Records from a dataset:
###

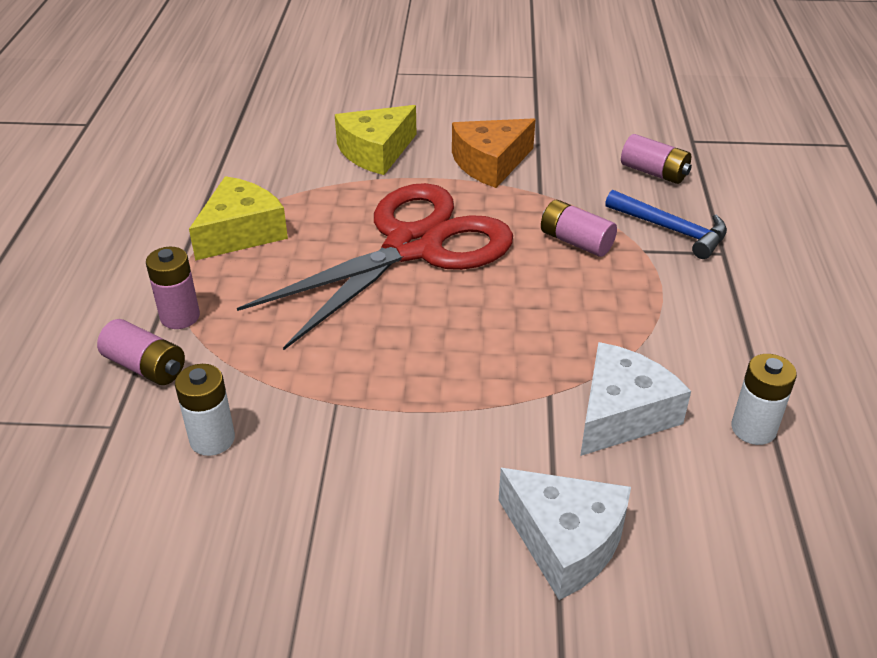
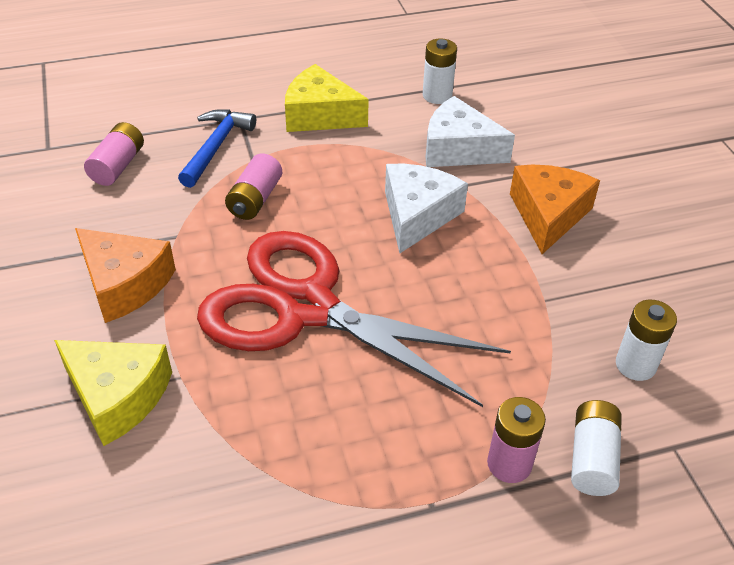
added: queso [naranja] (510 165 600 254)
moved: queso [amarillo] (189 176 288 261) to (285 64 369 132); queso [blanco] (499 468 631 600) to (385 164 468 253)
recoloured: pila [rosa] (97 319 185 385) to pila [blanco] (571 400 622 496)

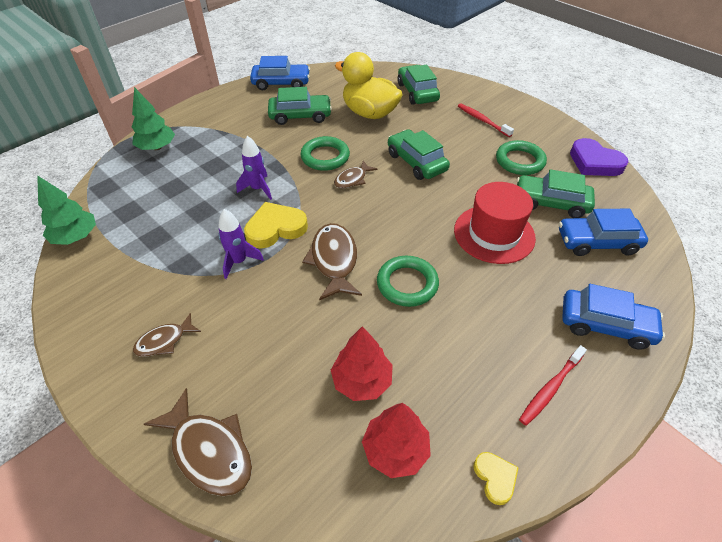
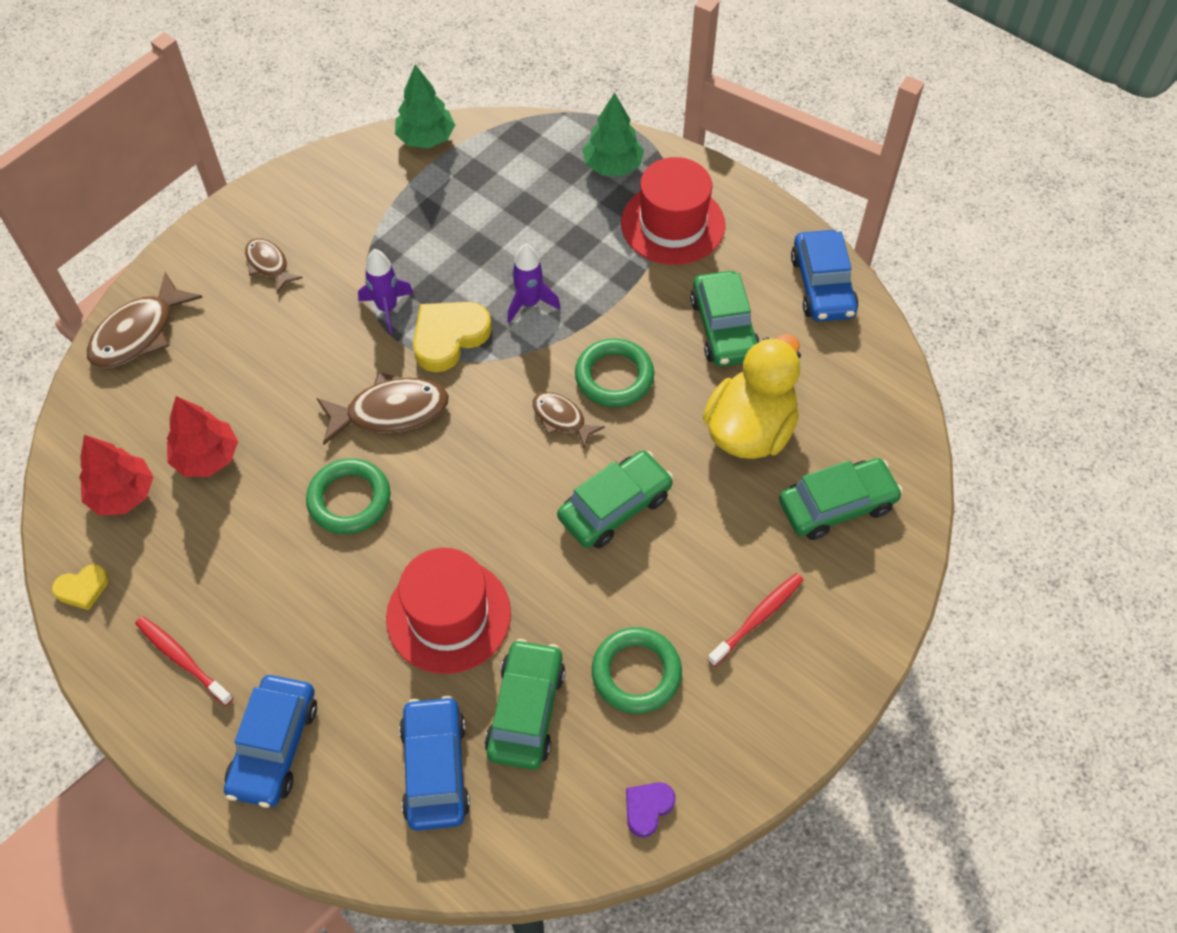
added: sombrero [rojo] (621 157 725 265)
turned: corazón [amarillo] (244 202 308 248) = (413 302 492 372) 105 degrees counterclockwise
resized: corazón [morado] (570 138 628 176) = (626 782 675 837) x0.55

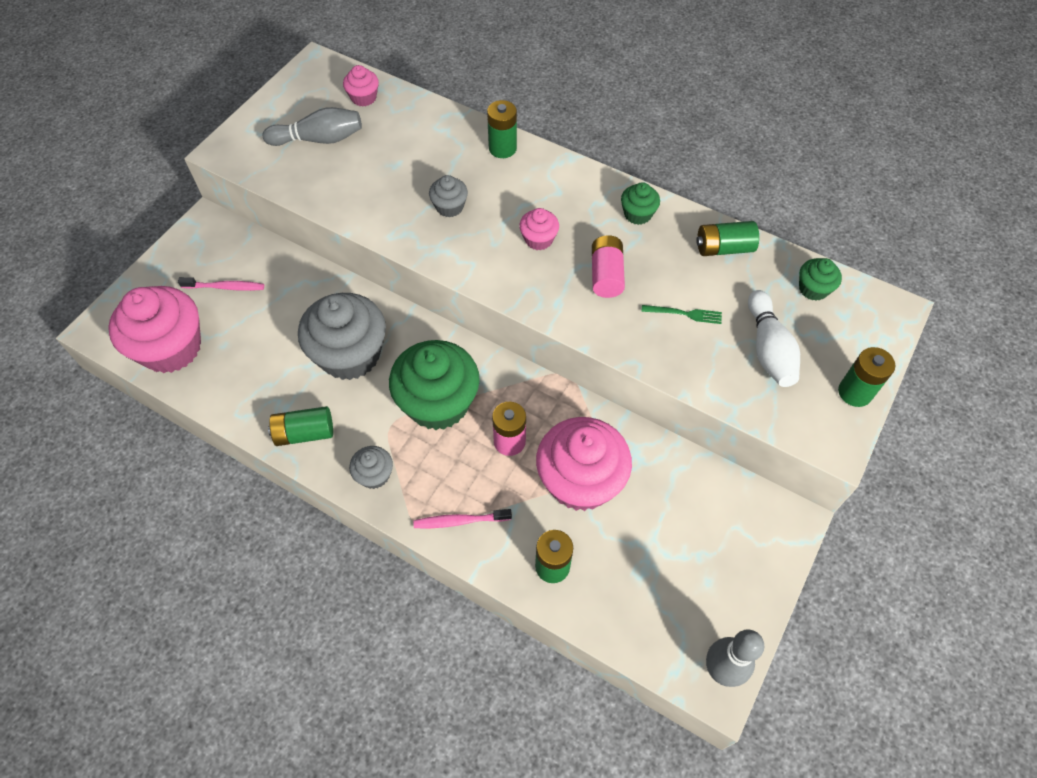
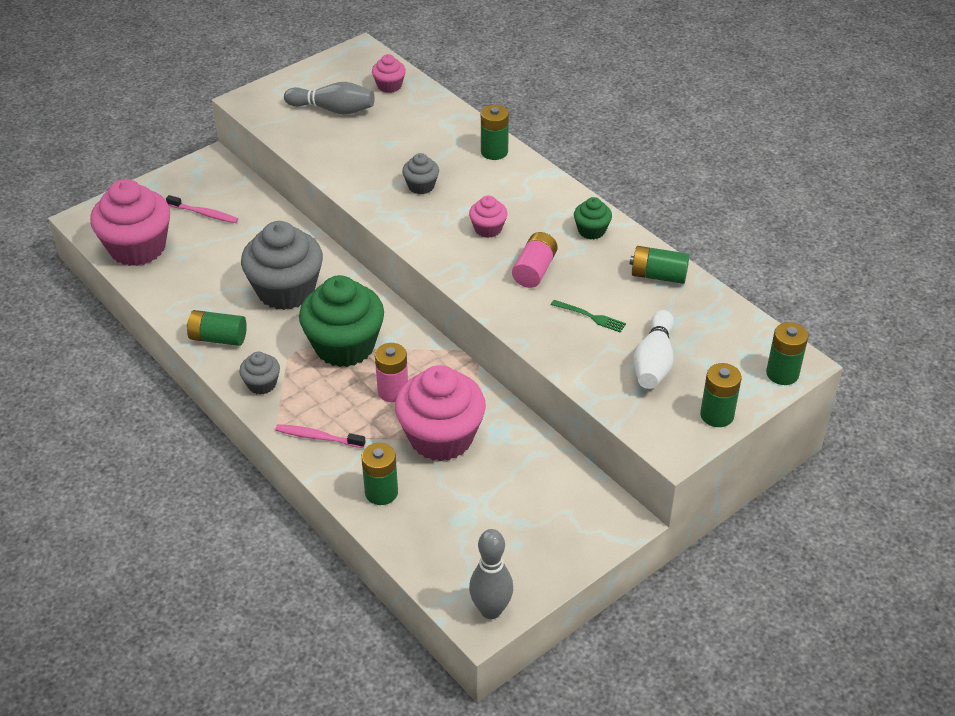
removed: magdalena [verde] (799 258 842 301)
added: pila [verde] (766 322 808 385)

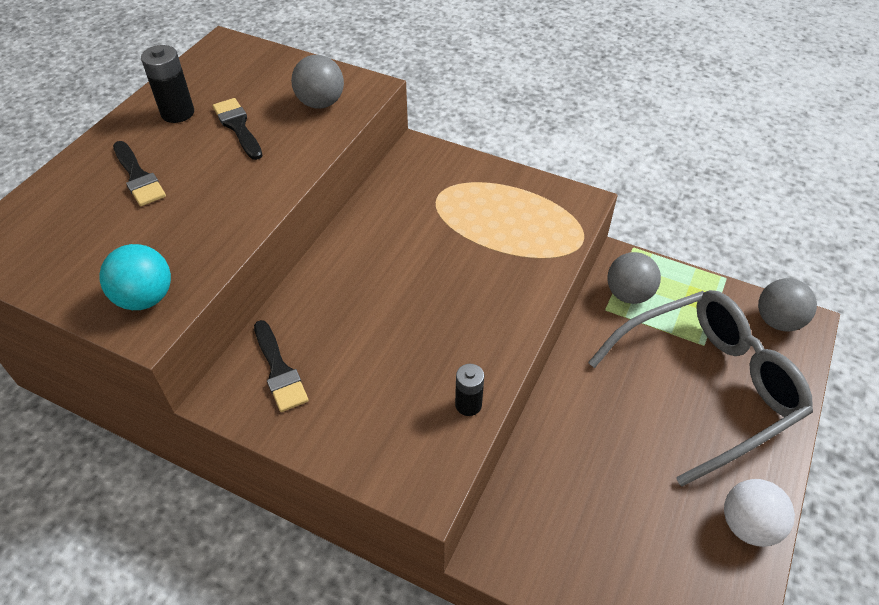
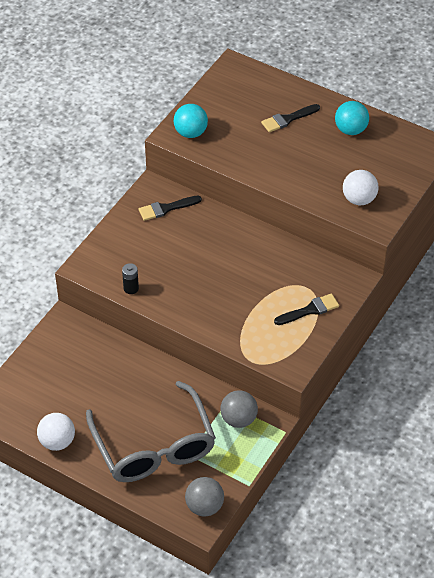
moved: pincel [negro] (212 98 262 160) to (274 294 339 325)
replaced: pila [negro] (141 45 194 123) to pelota [turquesa] (335 101 369 135)
recoloured: pelota [gris] (291 55 344 109) to pelota [blanco] (343 170 379 205)

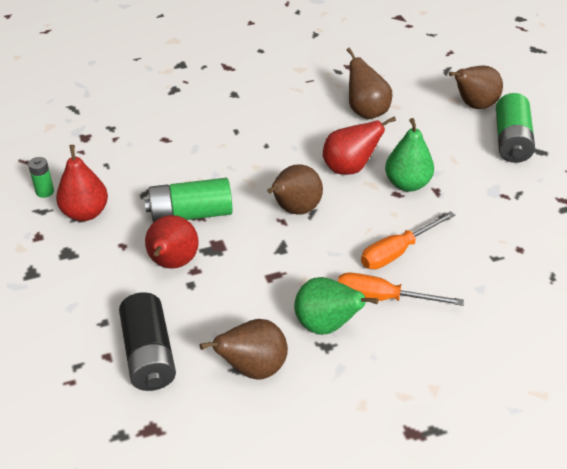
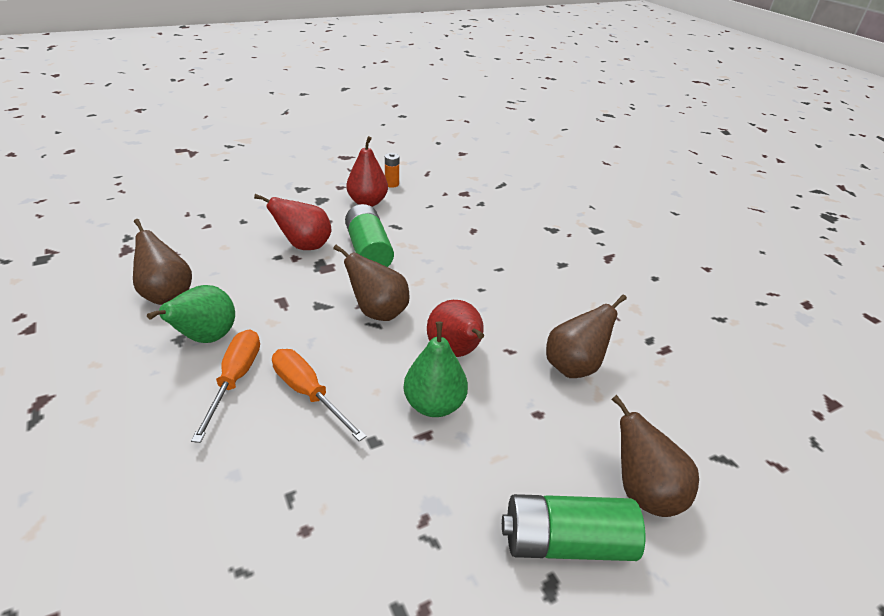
removed: pila [negro] (119 292 176 391)
recoloured: pila [verde] (28 157 54 198) to pila [naranja] (385 153 399 188)

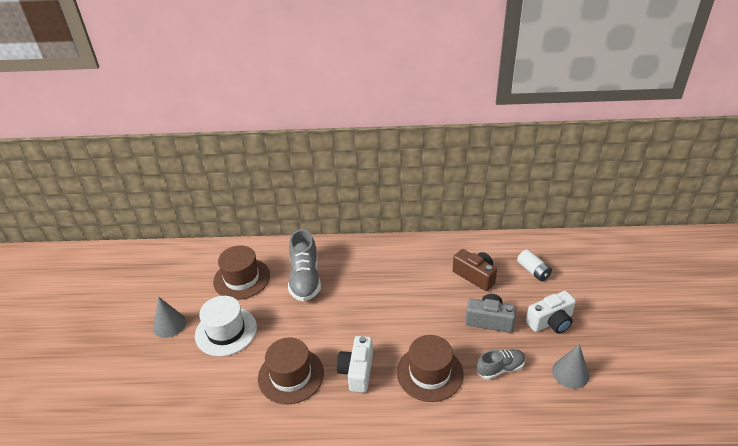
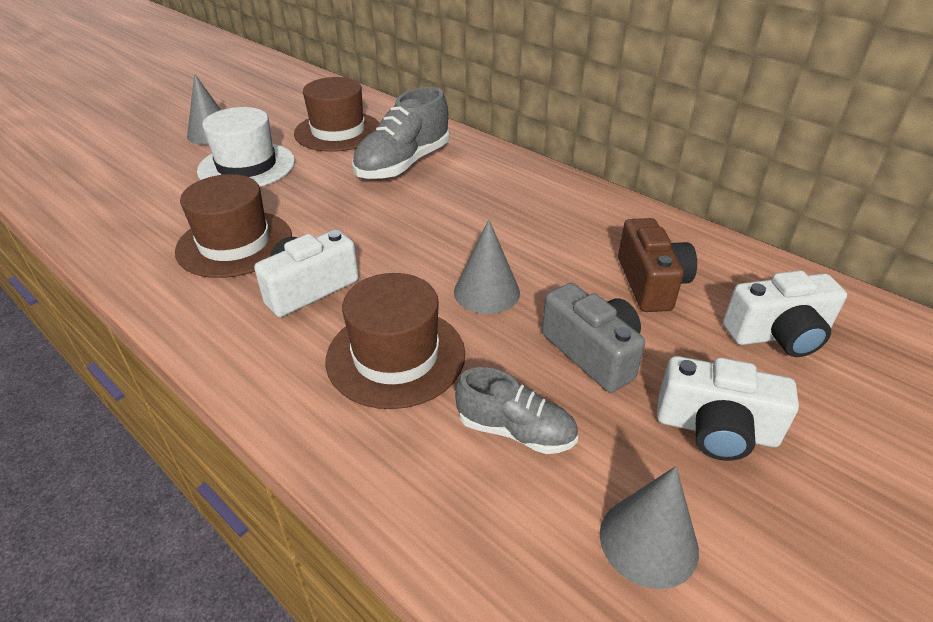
added: cono [gris] (454 219 520 314)
replaced: pila [blanco] (517 249 552 281) to cámara [blanco] (723 270 847 357)

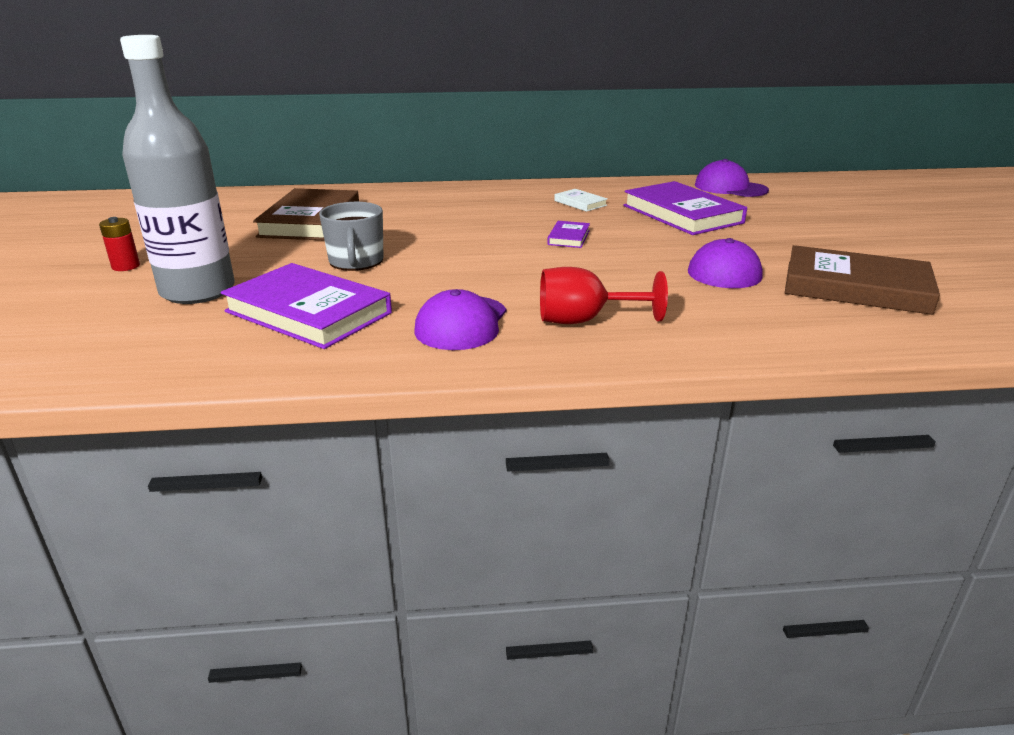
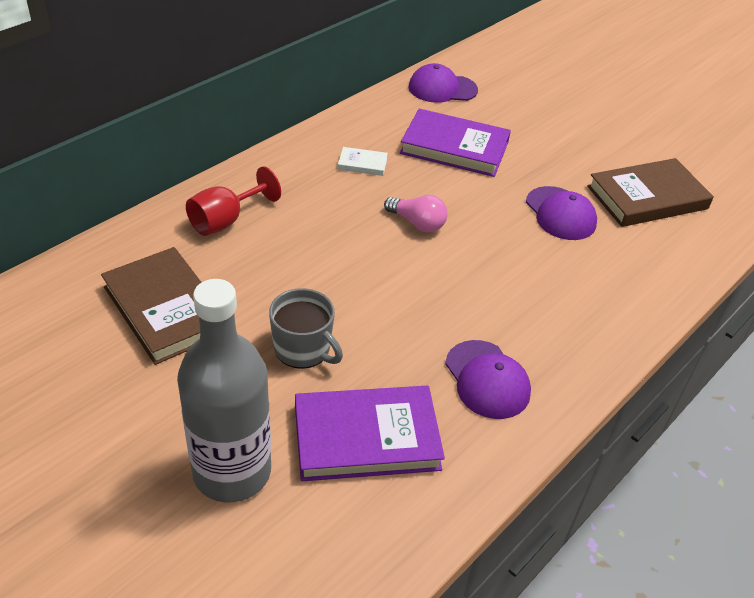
removed: pila [rojo] (99 217 140 271)
moved: copa [rojo] (540 267 668 324) to (186 166 281 236)
replaced: libro [morado] (547 221 590 248) to bombilla [rosa] (384 195 448 232)

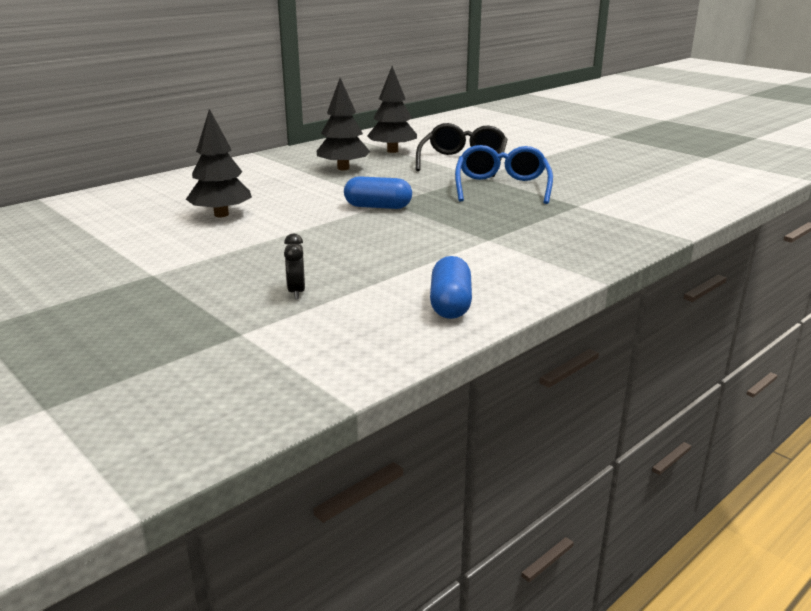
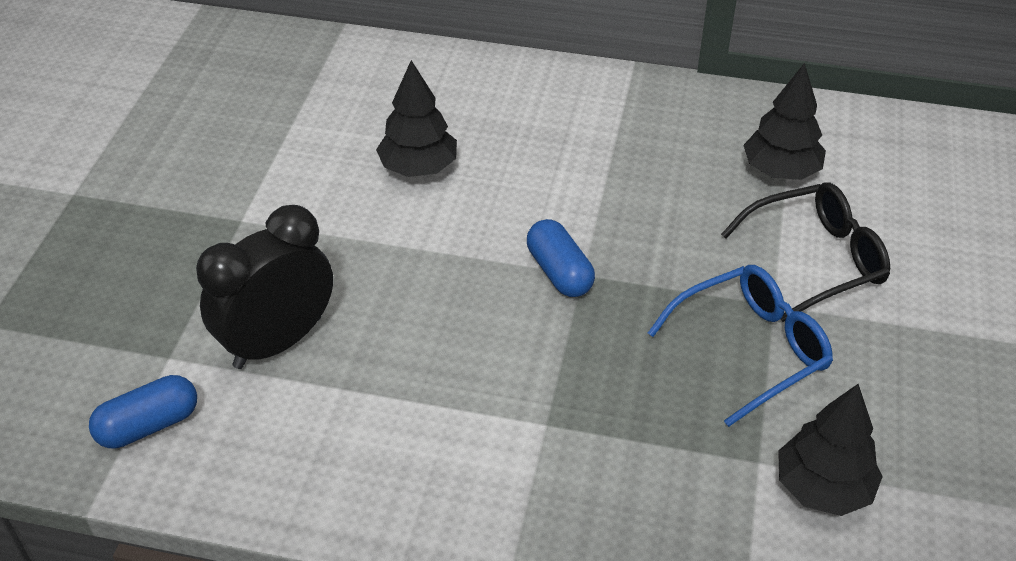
moved: árbol [negro] (316 78 370 170) to (778 384 883 516); cápsula [azul] (430 256 472 319) to (89 375 197 448)
resized: despertador [negro] (284 234 305 299) = (196 205 333 369) x2.40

###

**The task:**
Your answer should be the lines of the records that hold the string "queso".

**Written response:**
added: queso [naranja] (510 165 600 254)
moved: queso [amarillo] (189 176 288 261) to (285 64 369 132); queso [blanco] (499 468 631 600) to (385 164 468 253)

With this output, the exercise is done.